INFORMATION SUPPLIED:
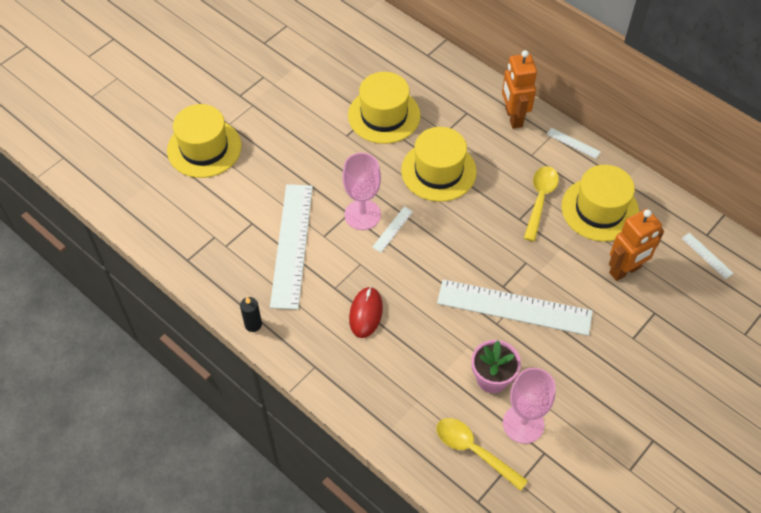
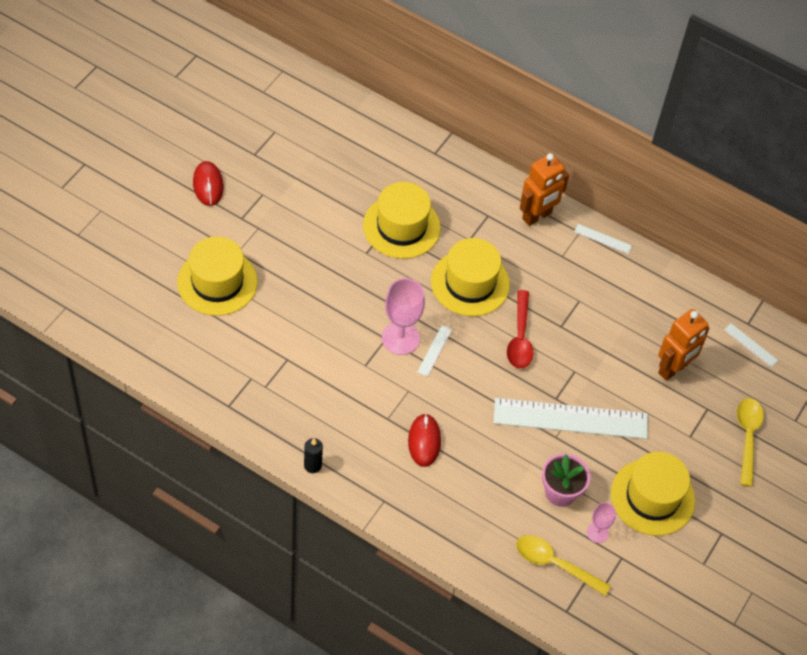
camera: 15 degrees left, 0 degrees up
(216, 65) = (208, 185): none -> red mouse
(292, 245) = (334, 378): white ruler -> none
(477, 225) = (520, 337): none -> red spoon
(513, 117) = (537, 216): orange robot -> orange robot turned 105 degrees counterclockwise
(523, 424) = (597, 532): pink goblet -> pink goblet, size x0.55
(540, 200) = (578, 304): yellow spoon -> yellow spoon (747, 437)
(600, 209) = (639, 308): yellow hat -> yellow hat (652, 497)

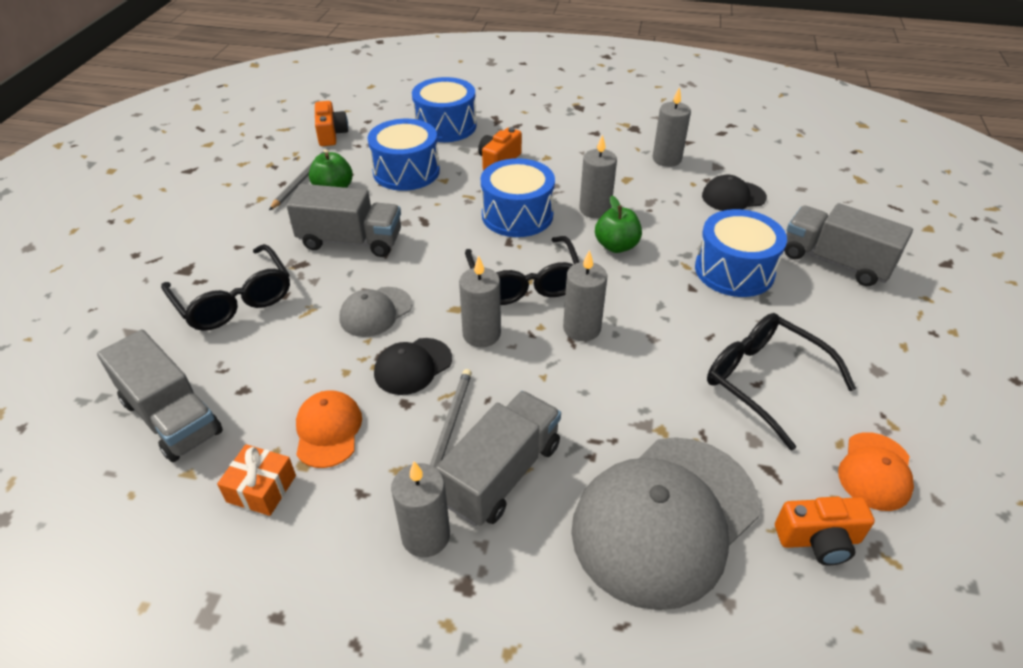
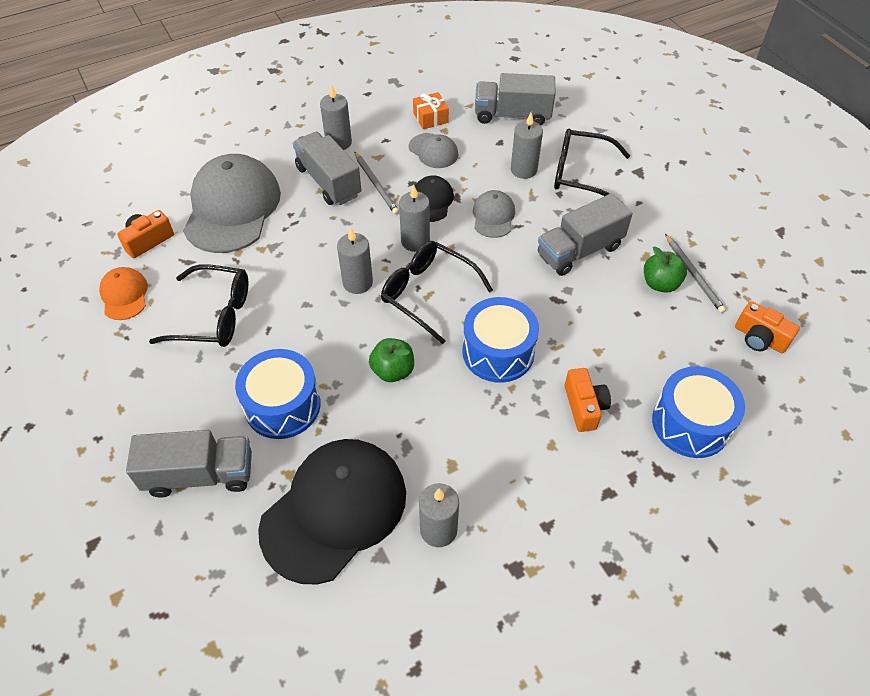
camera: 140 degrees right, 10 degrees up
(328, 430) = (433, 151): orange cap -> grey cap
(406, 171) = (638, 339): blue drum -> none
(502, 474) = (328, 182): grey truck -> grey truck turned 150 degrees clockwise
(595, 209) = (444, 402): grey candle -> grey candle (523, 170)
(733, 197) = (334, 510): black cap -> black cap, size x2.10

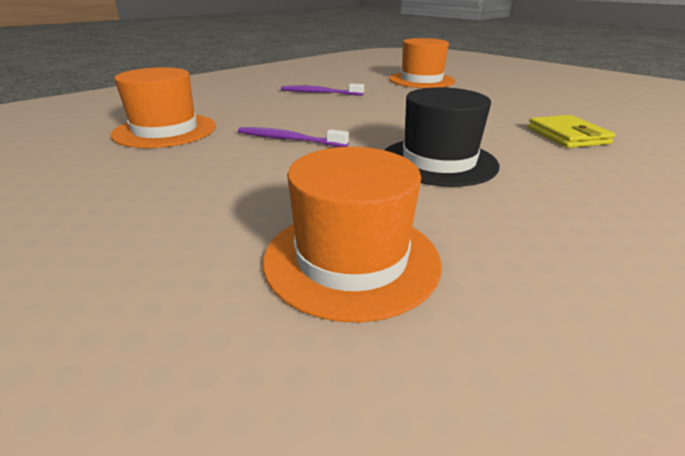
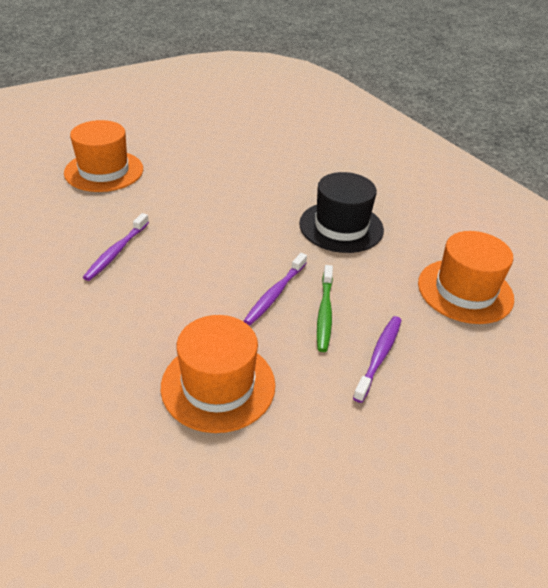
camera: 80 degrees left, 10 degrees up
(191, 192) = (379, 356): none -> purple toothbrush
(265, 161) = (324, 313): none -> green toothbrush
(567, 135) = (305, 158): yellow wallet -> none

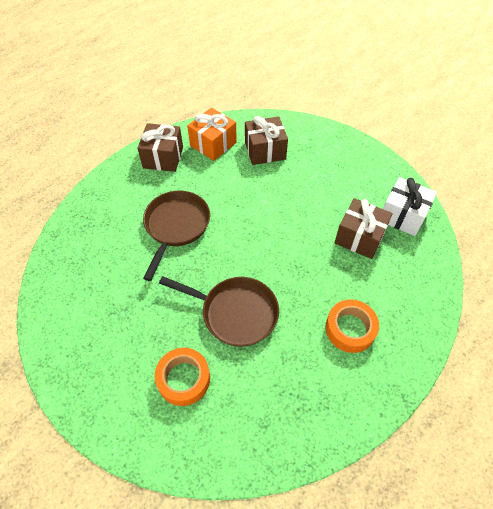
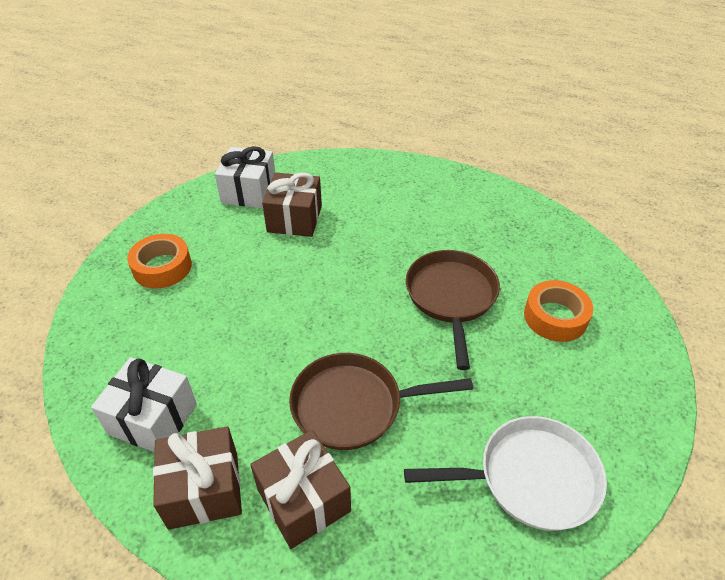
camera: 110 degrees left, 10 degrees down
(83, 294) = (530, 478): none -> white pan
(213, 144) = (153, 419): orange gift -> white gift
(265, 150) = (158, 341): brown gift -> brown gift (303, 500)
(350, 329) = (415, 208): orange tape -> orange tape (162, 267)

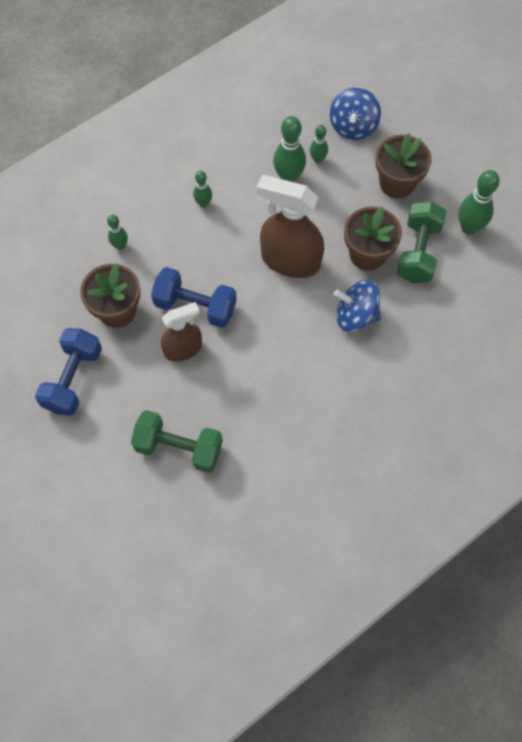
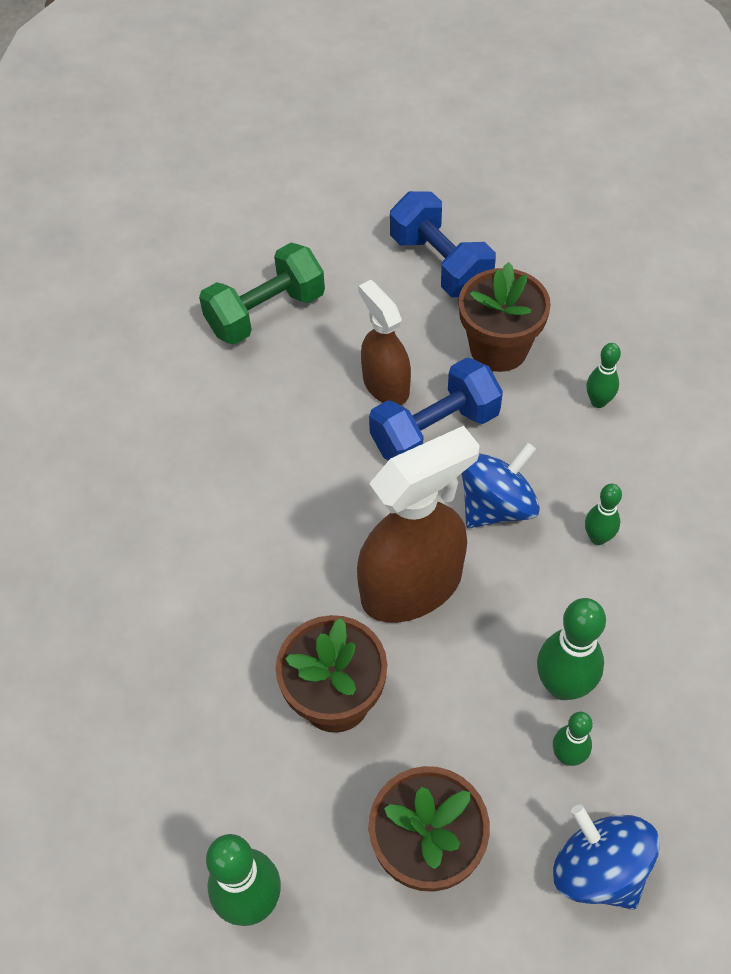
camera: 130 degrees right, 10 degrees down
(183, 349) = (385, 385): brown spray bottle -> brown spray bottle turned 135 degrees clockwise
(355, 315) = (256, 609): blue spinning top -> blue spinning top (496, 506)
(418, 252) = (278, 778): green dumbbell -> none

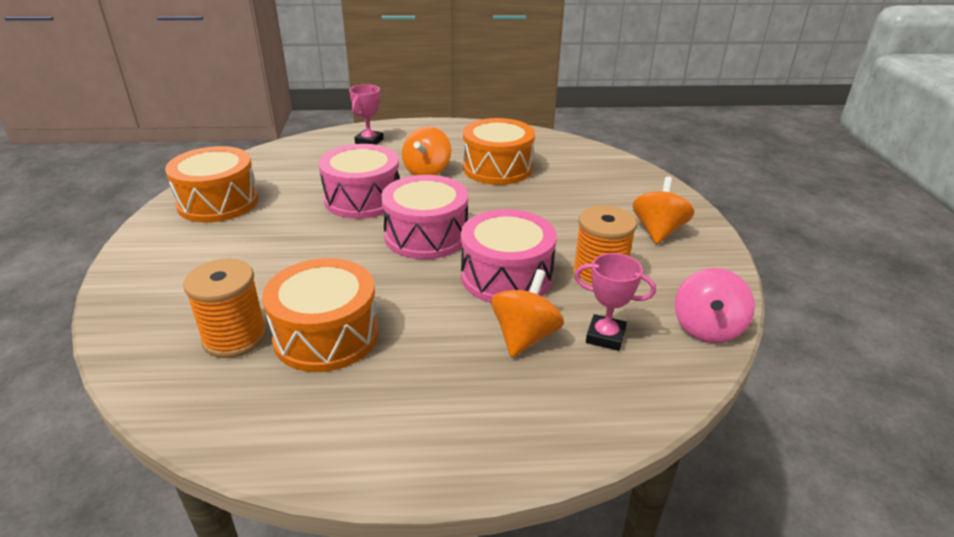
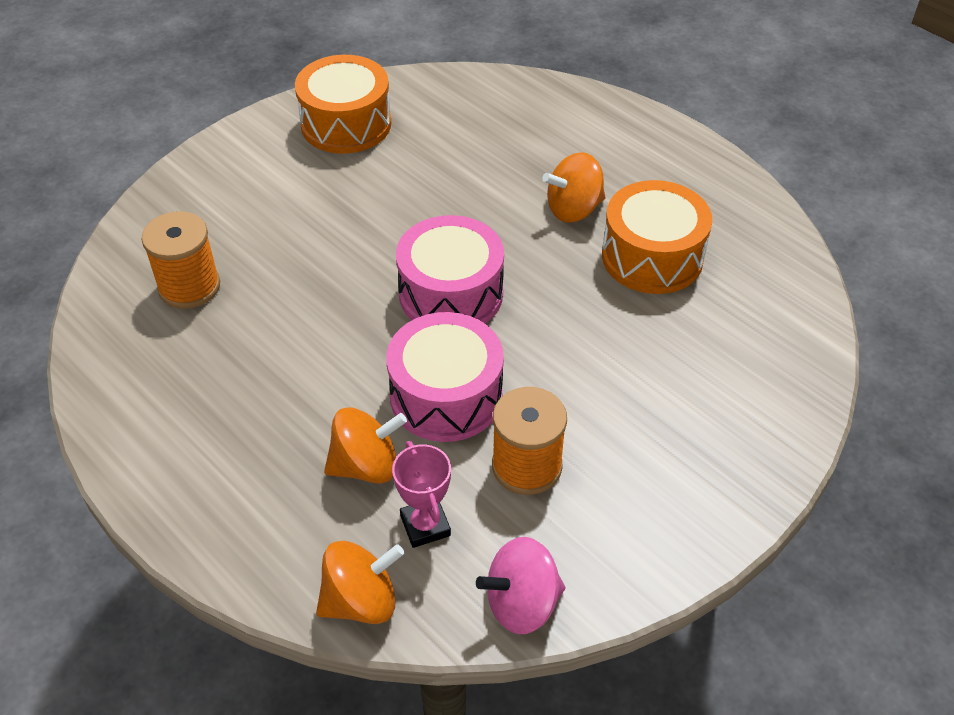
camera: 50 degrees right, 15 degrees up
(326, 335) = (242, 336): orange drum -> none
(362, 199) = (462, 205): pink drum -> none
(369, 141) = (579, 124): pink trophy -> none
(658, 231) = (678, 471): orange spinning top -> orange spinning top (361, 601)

PROBLEM DETAILS: Word for word, give the entries back in full; the pictures do not belong in the copy.

EXERCISE RESULT:
camera: 15 degrees left, 0 degrees up
(216, 65) = (208, 185): none -> red mouse
(292, 245) = (334, 378): white ruler -> none
(477, 225) = (520, 337): none -> red spoon
(513, 117) = (537, 216): orange robot -> orange robot turned 105 degrees counterclockwise
(523, 424) = (597, 532): pink goblet -> pink goblet, size x0.55
(540, 200) = (578, 304): yellow spoon -> yellow spoon (747, 437)
(600, 209) = (639, 308): yellow hat -> yellow hat (652, 497)

camera: 140 degrees right, 10 degrees up
(328, 430) = (433, 151): orange cap -> grey cap
(406, 171) = (638, 339): blue drum -> none
(502, 474) = (328, 182): grey truck -> grey truck turned 150 degrees clockwise
(595, 209) = (444, 402): grey candle -> grey candle (523, 170)
(733, 197) = (334, 510): black cap -> black cap, size x2.10

camera: 80 degrees left, 10 degrees up
(191, 192) = (379, 356): none -> purple toothbrush
(265, 161) = (324, 313): none -> green toothbrush
(567, 135) = (305, 158): yellow wallet -> none

camera: 110 degrees left, 10 degrees down
(83, 294) = (530, 478): none -> white pan
(213, 144) = (153, 419): orange gift -> white gift
(265, 150) = (158, 341): brown gift -> brown gift (303, 500)
(350, 329) = (415, 208): orange tape -> orange tape (162, 267)

camera: 130 degrees right, 10 degrees down
(183, 349) = (385, 385): brown spray bottle -> brown spray bottle turned 135 degrees clockwise
(355, 315) = (256, 609): blue spinning top -> blue spinning top (496, 506)
(418, 252) = (278, 778): green dumbbell -> none

camera: 50 degrees right, 15 degrees up
(326, 335) = (242, 336): orange drum -> none
(362, 199) = (462, 205): pink drum -> none
(369, 141) = (579, 124): pink trophy -> none
(658, 231) = (678, 471): orange spinning top -> orange spinning top (361, 601)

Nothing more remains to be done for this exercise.